(Spatial reasoning data)
☆ ☆ ☆
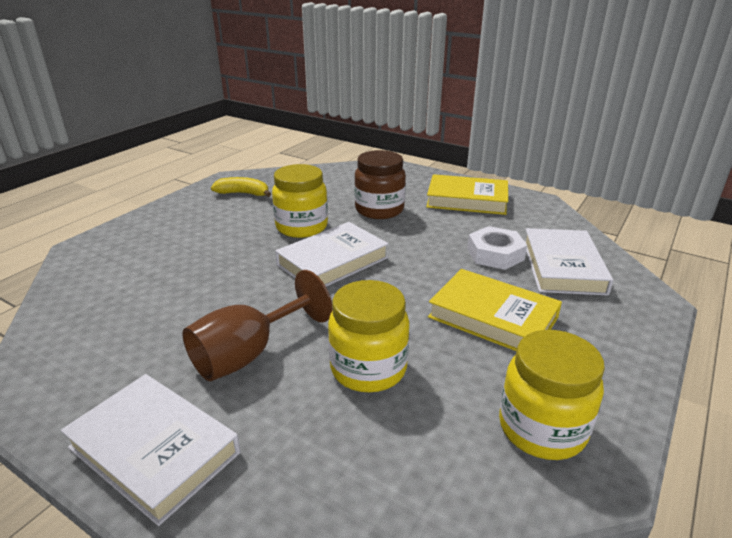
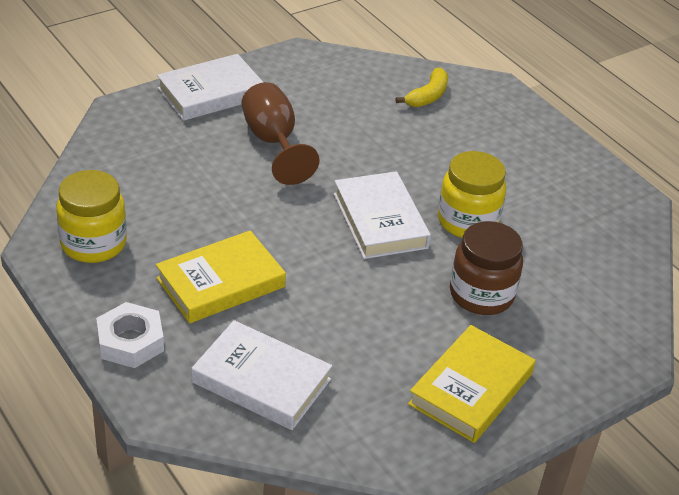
camera: 110 degrees right, 10 degrees up
(243, 193) = (582, 201): yellow banana -> yellow banana (428, 96)
(368, 369) = (213, 190): yellow jar -> none
(495, 254) = (320, 341): white nut -> white nut (130, 341)

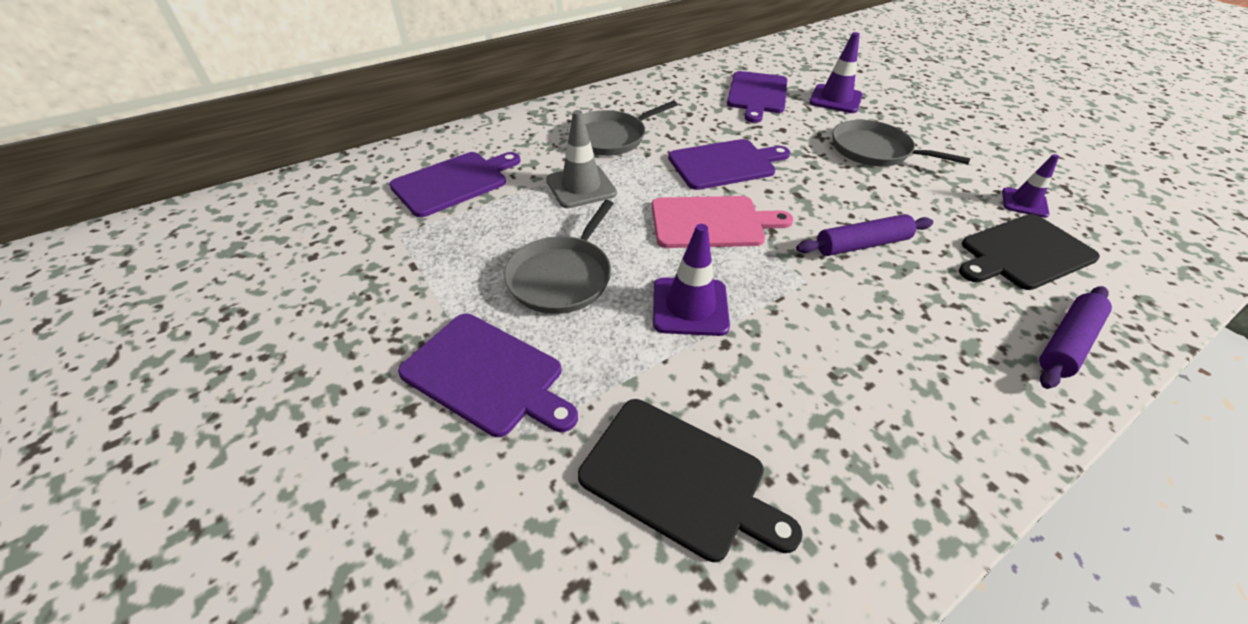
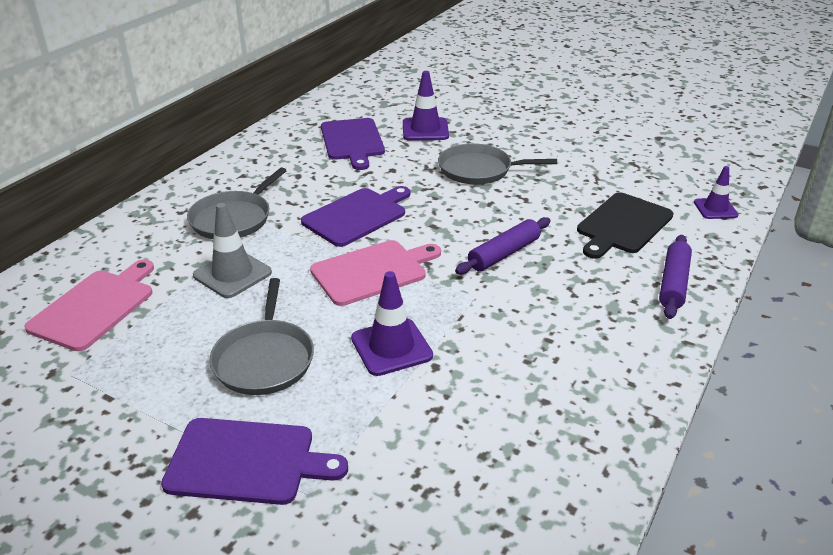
camera: 25 degrees left, 10 degrees down
(454, 182) = (95, 307): purple cutting board -> pink cutting board
(678, 478) = (450, 475): black cutting board -> none
(1024, 203) = (609, 184): purple traffic cone -> purple traffic cone (715, 209)

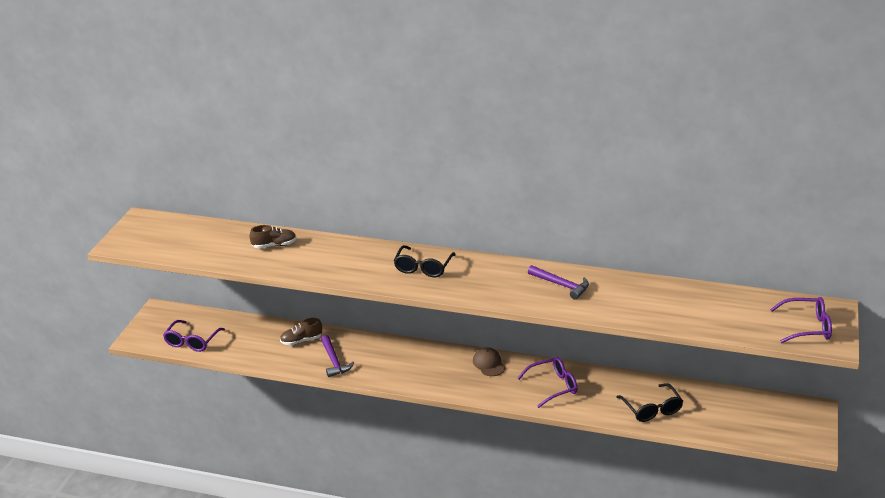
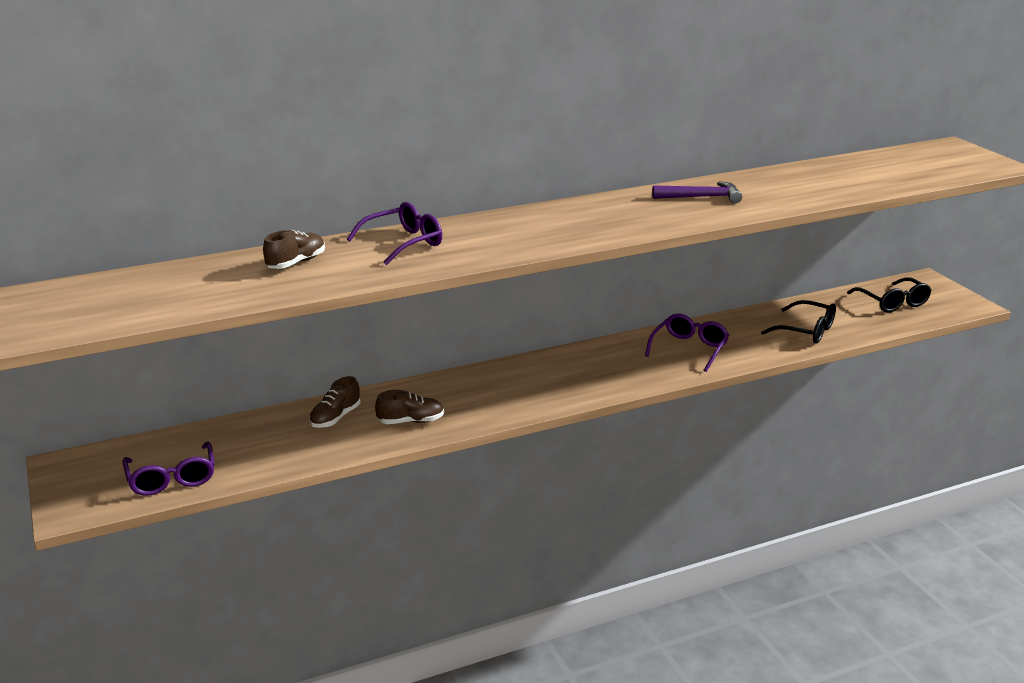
camera: 40 degrees left, 5 degrees down
(334, 361) = (411, 421): purple hammer -> brown shoe
(423, 268) = (529, 227): black glasses -> black glasses (893, 303)
(489, 364) = (594, 355): brown cap -> none
(807, 327) = (960, 162): purple glasses -> purple glasses (404, 243)

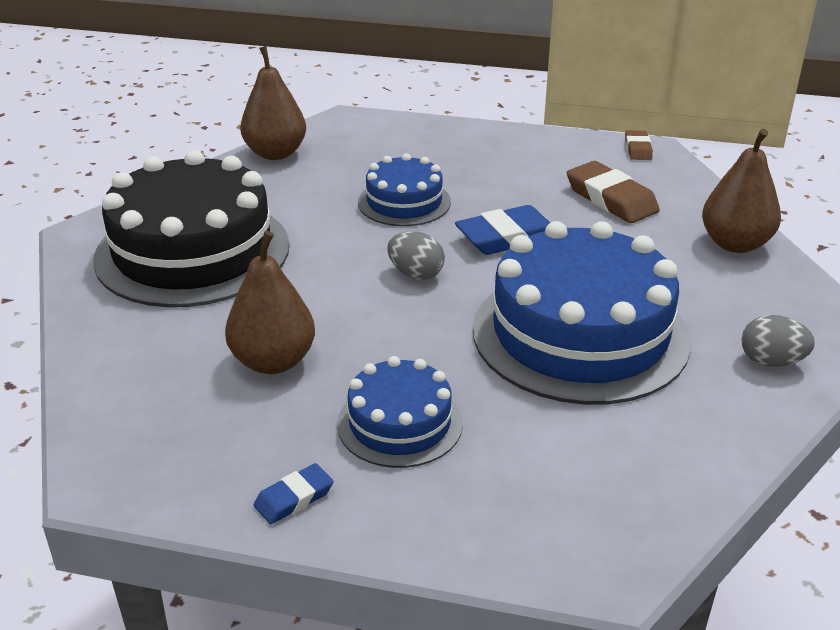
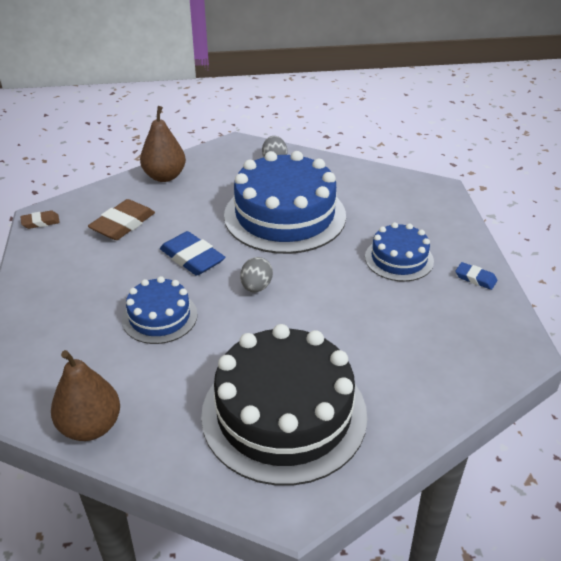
camera: 110 degrees left, 5 degrees up
(273, 361) = (383, 321): brown pear -> none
☆ ☆ ☆
List every line above that holds the word "down".

camera: 25 degrees left, 10 degrees down
camera: 40 degrees left, 5 degrees down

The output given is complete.